*** DATA SHOWN ***

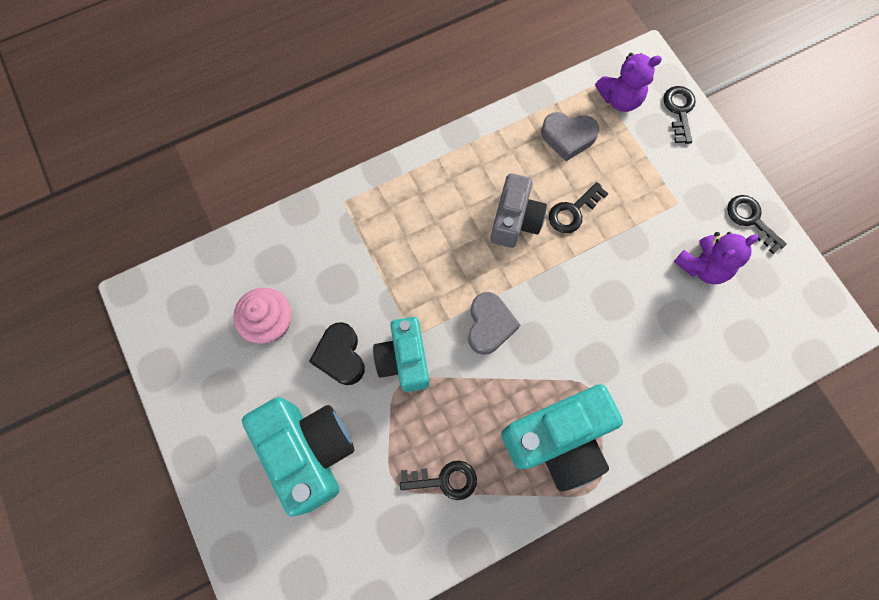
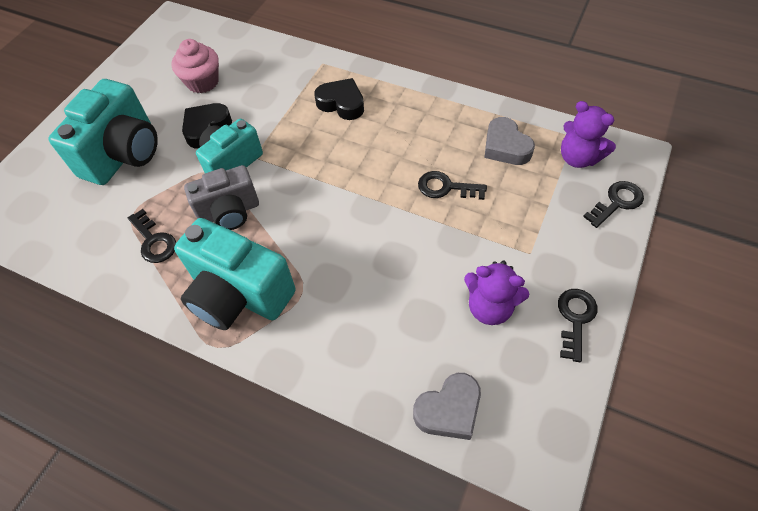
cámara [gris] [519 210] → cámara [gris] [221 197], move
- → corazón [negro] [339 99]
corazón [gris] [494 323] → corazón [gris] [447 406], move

*** End of DATA SHOWN ***

WHAT IS BEING ASKED
Everything in the listing should be repeated exactly except the pictures.

ANSWER TO THIS EXERCISE
cámara [gris] [519 210] → cámara [gris] [221 197], move
- → corazón [negro] [339 99]
corazón [gris] [494 323] → corazón [gris] [447 406], move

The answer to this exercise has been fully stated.